EXERCISE DESCRIPTION
The data is to be repeated exactly, with the images removed.

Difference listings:
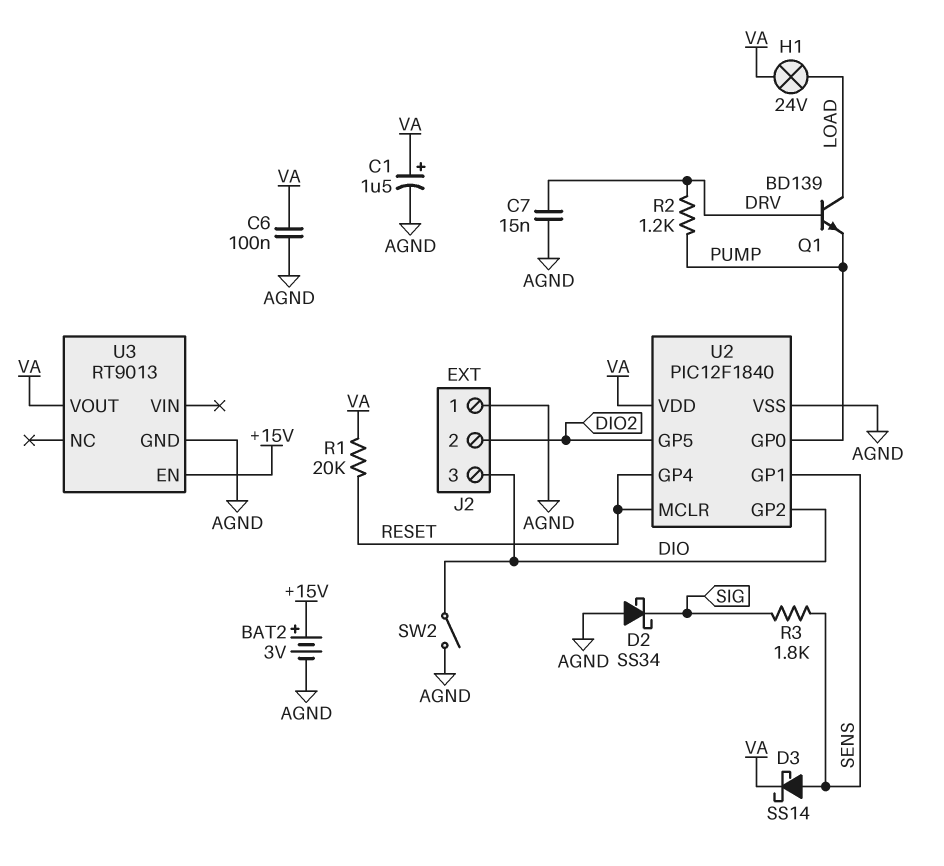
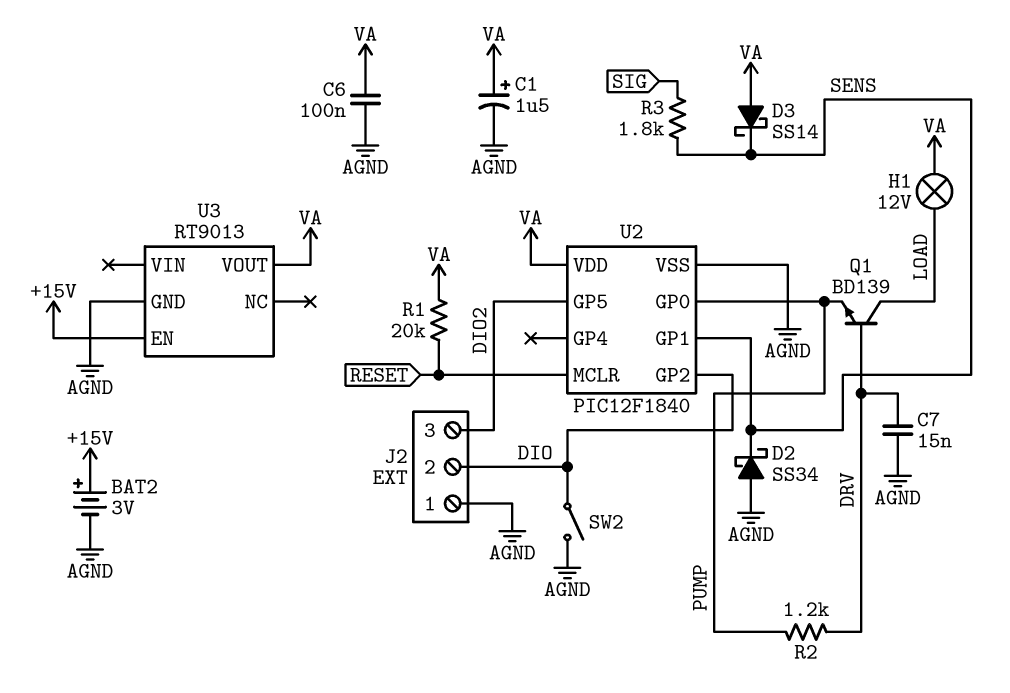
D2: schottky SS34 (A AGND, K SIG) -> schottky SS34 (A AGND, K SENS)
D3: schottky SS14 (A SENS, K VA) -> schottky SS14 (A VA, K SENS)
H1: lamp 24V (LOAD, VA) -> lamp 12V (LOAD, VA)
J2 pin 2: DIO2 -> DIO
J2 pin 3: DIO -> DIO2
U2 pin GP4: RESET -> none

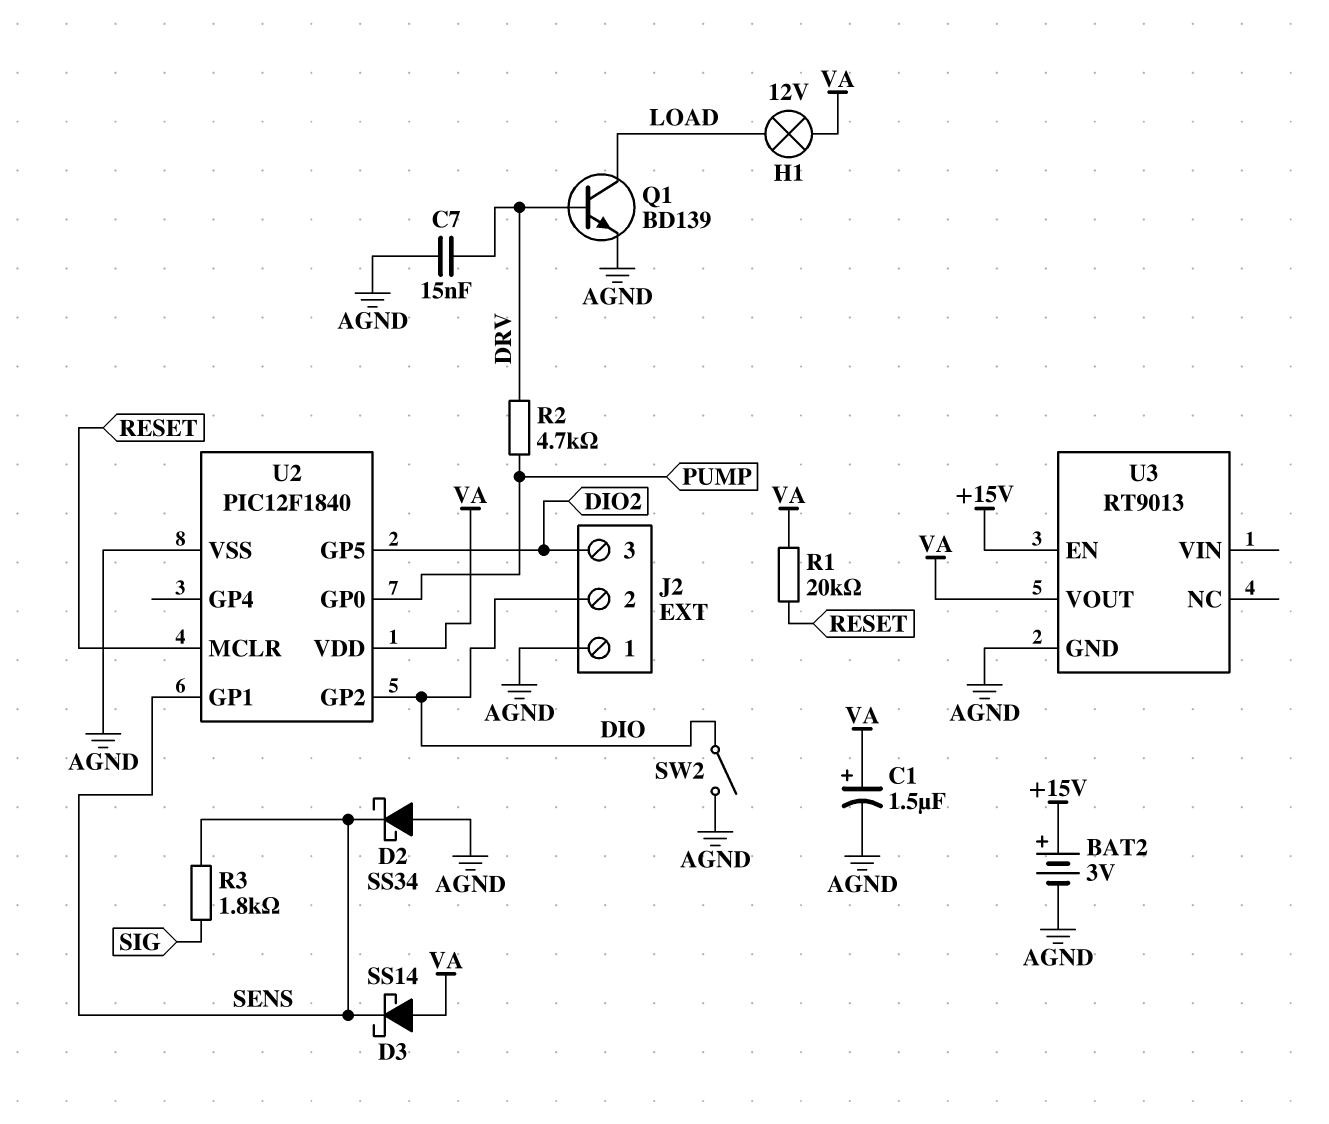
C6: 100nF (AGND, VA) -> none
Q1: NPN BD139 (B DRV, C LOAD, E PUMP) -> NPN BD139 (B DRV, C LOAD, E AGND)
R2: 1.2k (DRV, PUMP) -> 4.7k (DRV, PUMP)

RESPONSE
D2: schottky SS34 (A AGND, K SIG) -> schottky SS34 (A AGND, K SENS)
D3: schottky SS14 (A SENS, K VA) -> schottky SS14 (A VA, K SENS)
H1: lamp 24V (LOAD, VA) -> lamp 12V (LOAD, VA)
J2 pin 2: DIO2 -> DIO
J2 pin 3: DIO -> DIO2
U2 pin GP4: RESET -> none

C6: 100nF (AGND, VA) -> none
Q1: NPN BD139 (B DRV, C LOAD, E PUMP) -> NPN BD139 (B DRV, C LOAD, E AGND)
R2: 1.2k (DRV, PUMP) -> 4.7k (DRV, PUMP)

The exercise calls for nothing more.